→ **Problem to work on**: The answer must reproduce exactly the lines from the one with "tan 1x1 round brick [393,194,446,282]" through the end of the material, and it must contain no pictures.

START Input for this task

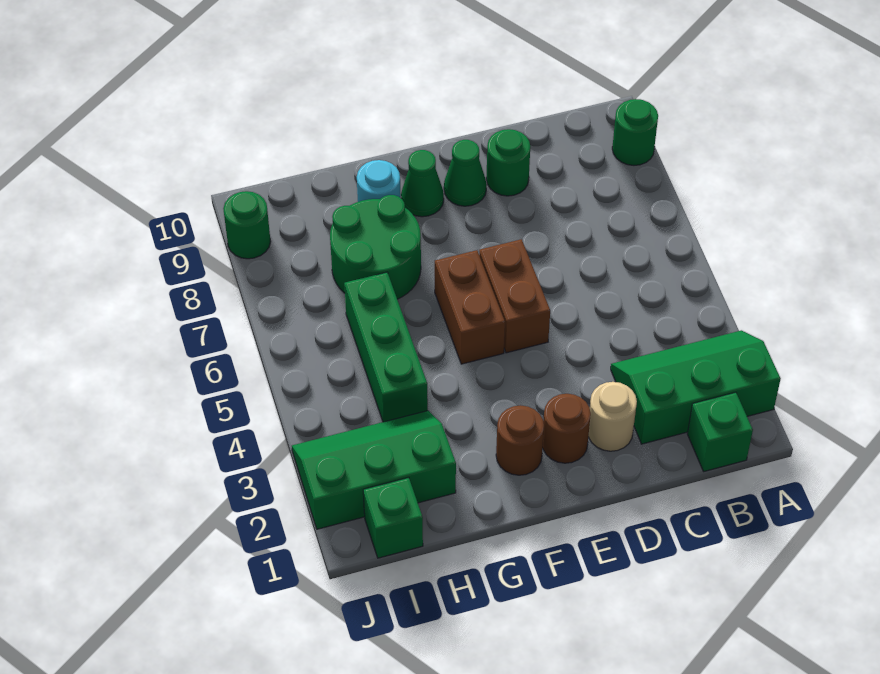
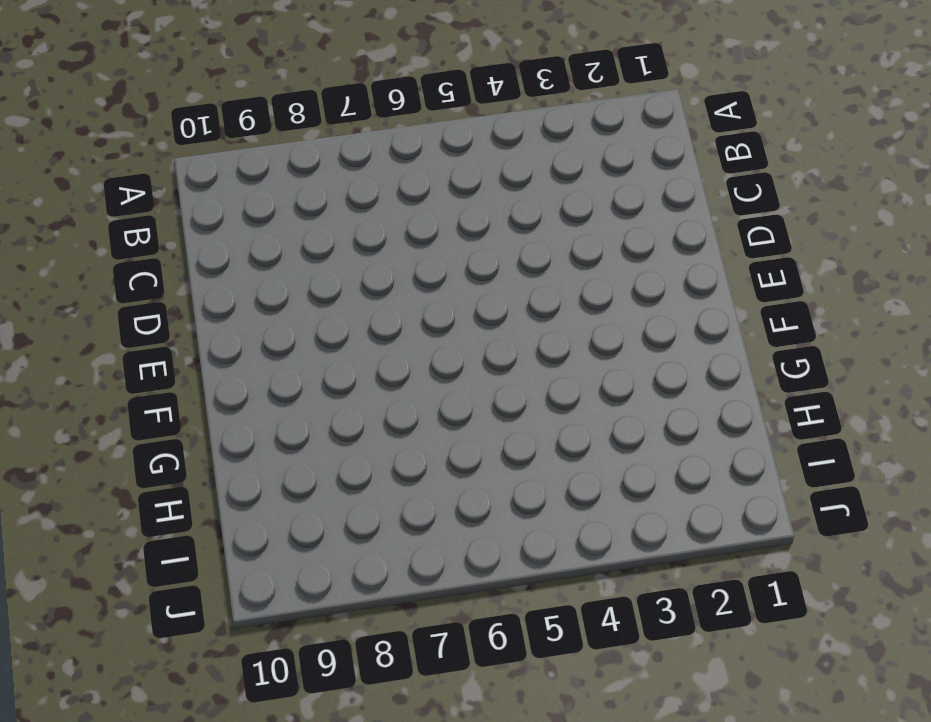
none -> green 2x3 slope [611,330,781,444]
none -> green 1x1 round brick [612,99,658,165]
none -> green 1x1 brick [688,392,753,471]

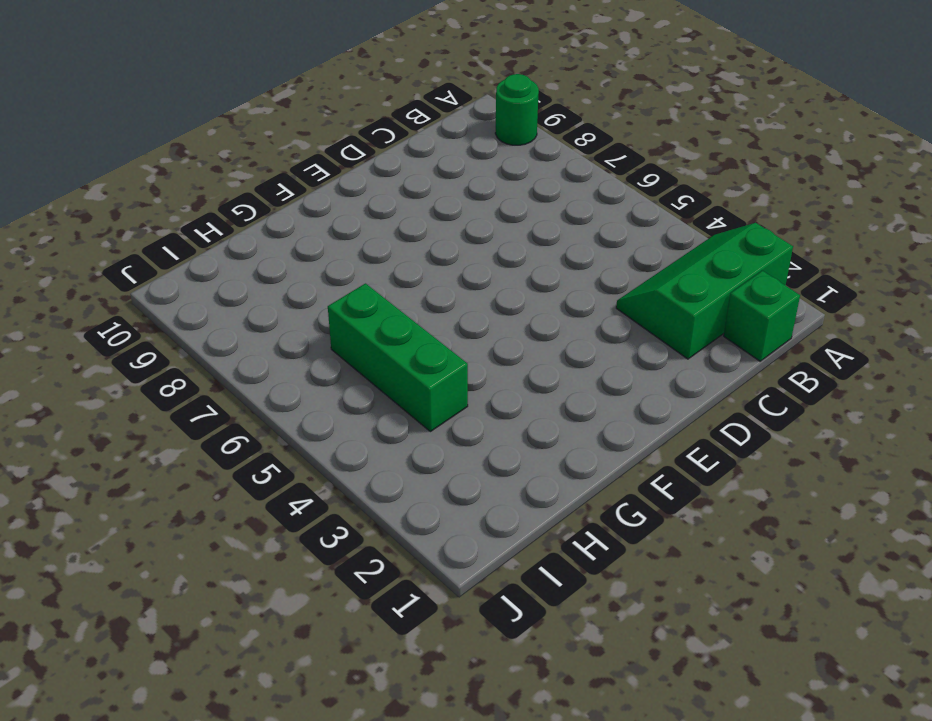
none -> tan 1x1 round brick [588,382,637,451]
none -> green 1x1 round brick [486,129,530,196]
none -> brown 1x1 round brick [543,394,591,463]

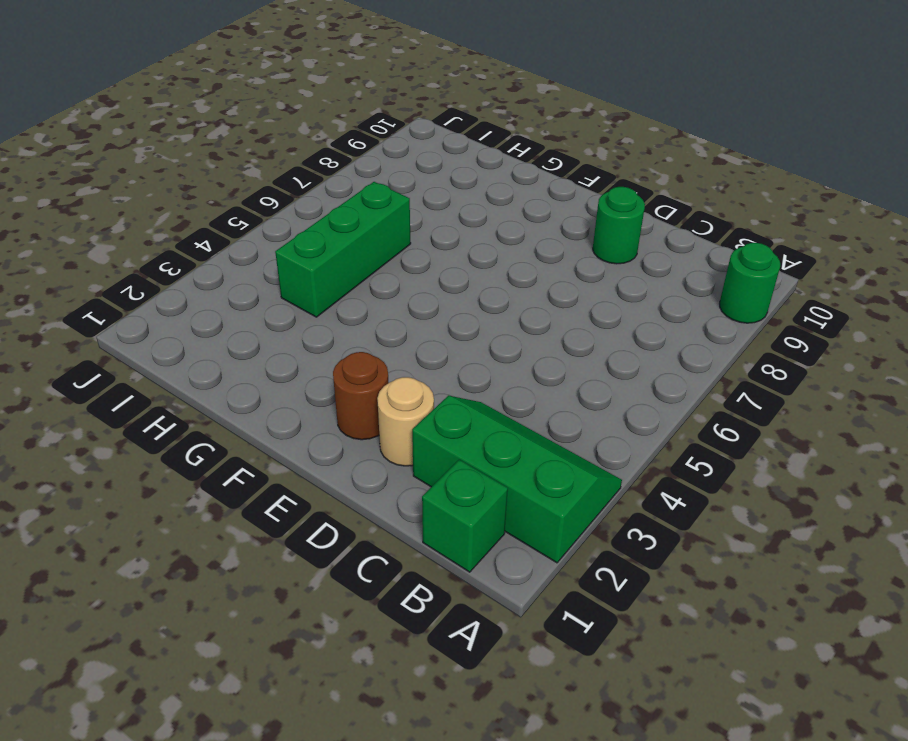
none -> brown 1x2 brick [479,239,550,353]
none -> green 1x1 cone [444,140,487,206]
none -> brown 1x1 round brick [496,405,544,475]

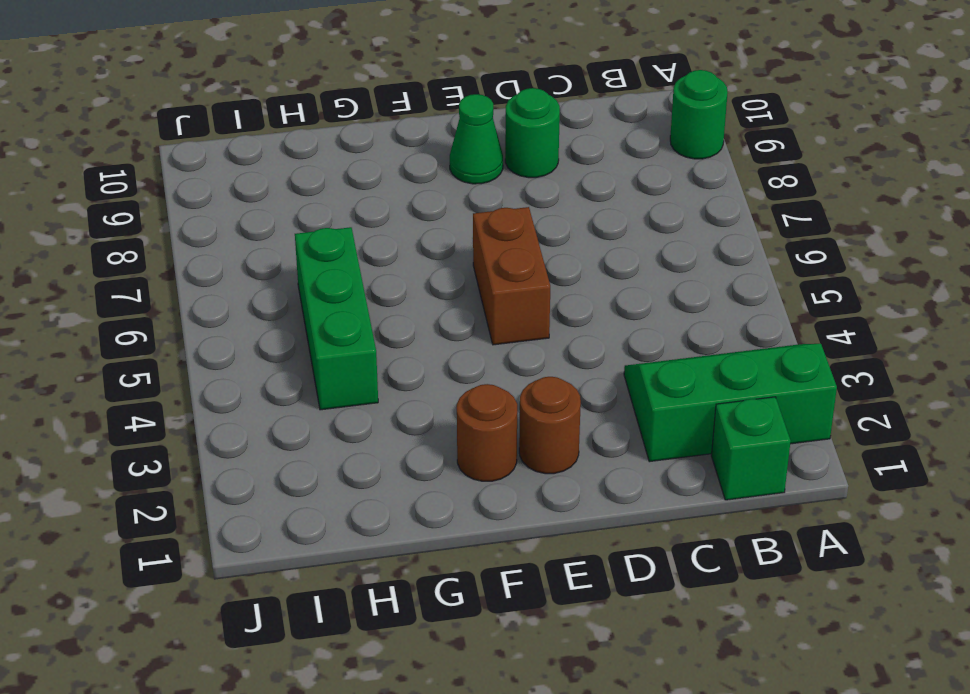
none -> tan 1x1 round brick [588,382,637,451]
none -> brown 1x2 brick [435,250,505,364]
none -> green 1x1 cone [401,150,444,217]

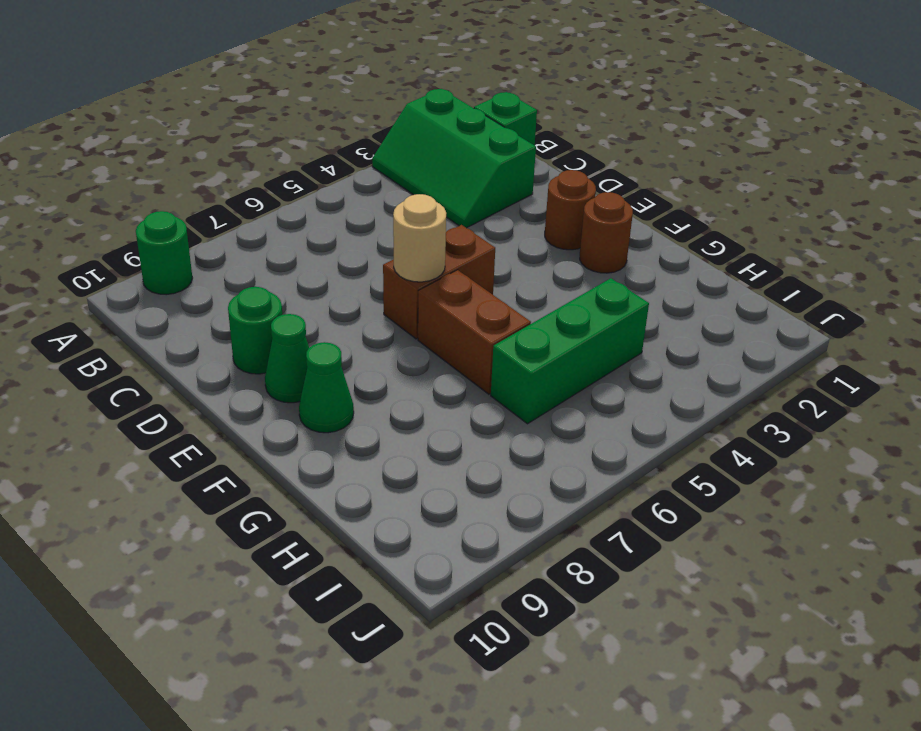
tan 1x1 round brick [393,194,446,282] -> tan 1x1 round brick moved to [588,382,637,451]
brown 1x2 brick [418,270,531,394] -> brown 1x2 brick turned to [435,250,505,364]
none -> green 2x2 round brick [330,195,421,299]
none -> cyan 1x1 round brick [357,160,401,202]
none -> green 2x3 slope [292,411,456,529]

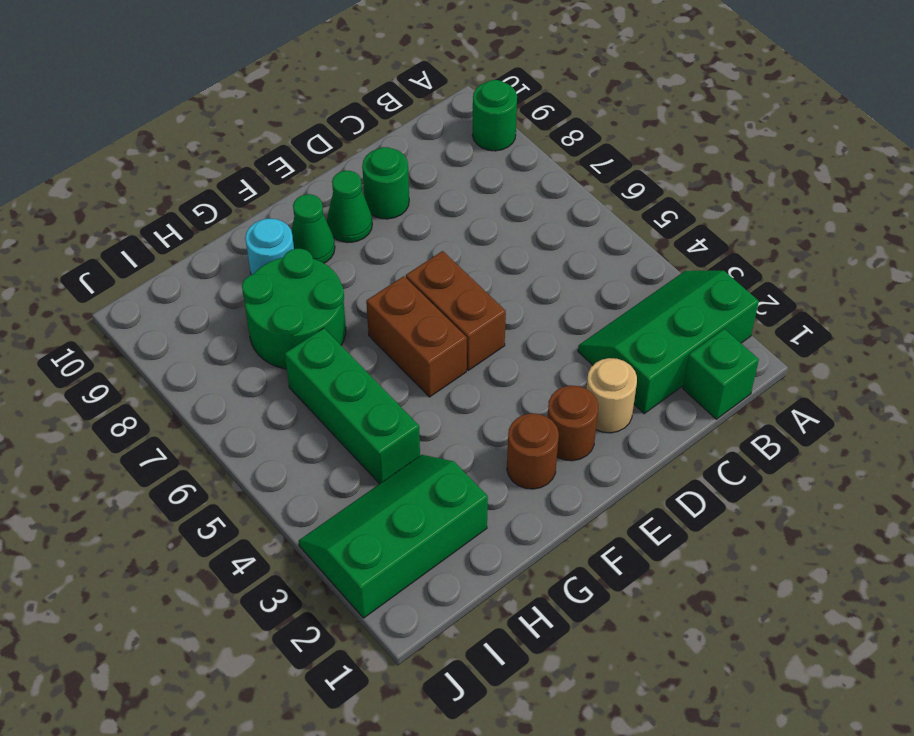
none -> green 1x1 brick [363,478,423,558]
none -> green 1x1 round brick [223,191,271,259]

END Input for this task

→ **Response to this task**:
tan 1x1 round brick [393,194,446,282] -> tan 1x1 round brick moved to [588,382,637,451]
brown 1x2 brick [418,270,531,394] -> brown 1x2 brick turned to [435,250,505,364]
none -> green 2x2 round brick [330,195,421,299]
none -> cyan 1x1 round brick [357,160,401,202]
none -> green 2x3 slope [292,411,456,529]

none -> green 1x1 brick [363,478,423,558]
none -> green 1x1 round brick [223,191,271,259]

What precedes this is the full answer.